Supplied information:
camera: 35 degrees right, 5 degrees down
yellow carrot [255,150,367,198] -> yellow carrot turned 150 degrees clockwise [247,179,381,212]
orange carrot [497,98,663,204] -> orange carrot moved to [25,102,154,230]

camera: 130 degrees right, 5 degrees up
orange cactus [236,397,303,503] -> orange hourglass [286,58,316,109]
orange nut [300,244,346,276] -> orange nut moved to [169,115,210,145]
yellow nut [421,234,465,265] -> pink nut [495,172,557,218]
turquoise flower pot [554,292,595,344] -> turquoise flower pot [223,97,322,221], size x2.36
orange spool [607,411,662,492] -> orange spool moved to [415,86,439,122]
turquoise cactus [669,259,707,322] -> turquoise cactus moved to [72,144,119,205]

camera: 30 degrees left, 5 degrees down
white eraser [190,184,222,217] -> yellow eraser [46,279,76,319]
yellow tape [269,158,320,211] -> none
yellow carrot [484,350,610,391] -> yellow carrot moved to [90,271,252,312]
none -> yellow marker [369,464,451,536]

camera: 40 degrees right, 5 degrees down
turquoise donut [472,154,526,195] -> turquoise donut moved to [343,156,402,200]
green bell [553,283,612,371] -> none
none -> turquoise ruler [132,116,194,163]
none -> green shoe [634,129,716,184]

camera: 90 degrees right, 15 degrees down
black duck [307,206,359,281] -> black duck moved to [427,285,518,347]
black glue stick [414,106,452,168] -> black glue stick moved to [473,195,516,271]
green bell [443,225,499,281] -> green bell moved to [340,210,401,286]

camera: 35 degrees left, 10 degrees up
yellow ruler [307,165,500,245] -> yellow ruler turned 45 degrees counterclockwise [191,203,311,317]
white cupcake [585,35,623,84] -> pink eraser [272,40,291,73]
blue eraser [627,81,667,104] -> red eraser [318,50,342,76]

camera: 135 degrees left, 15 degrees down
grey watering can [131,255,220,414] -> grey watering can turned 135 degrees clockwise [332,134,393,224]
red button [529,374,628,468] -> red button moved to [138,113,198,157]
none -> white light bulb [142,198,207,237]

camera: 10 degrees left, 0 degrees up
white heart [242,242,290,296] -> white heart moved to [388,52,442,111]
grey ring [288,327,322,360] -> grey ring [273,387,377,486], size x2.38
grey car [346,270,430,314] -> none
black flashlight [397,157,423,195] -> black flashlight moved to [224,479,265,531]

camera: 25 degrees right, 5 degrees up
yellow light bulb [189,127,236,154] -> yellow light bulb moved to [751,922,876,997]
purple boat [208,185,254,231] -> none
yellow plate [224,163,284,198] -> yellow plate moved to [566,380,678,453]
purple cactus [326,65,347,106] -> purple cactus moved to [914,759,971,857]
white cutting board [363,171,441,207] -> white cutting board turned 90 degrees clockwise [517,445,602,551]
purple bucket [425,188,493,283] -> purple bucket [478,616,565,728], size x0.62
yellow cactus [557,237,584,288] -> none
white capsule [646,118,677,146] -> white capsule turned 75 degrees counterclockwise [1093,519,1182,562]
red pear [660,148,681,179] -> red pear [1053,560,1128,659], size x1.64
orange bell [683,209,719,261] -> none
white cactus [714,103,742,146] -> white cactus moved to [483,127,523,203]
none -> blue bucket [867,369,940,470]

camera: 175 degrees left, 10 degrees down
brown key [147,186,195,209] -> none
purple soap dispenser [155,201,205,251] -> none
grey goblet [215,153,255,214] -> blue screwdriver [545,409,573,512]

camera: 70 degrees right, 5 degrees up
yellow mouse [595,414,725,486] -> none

Task requirements: Return only the part of the records above that opens with the line containing "green bell [443,225,499,281]" and closes with the line containing "white heart [242,242,290,296]", ends included.

Result for this task:
green bell [443,225,499,281] -> green bell moved to [340,210,401,286]

camera: 35 degrees left, 10 degrees up
yellow ruler [307,165,500,245] -> yellow ruler turned 45 degrees counterclockwise [191,203,311,317]
white cupcake [585,35,623,84] -> pink eraser [272,40,291,73]
blue eraser [627,81,667,104] -> red eraser [318,50,342,76]

camera: 135 degrees left, 15 degrees down
grey watering can [131,255,220,414] -> grey watering can turned 135 degrees clockwise [332,134,393,224]
red button [529,374,628,468] -> red button moved to [138,113,198,157]
none -> white light bulb [142,198,207,237]

camera: 10 degrees left, 0 degrees up
white heart [242,242,290,296] -> white heart moved to [388,52,442,111]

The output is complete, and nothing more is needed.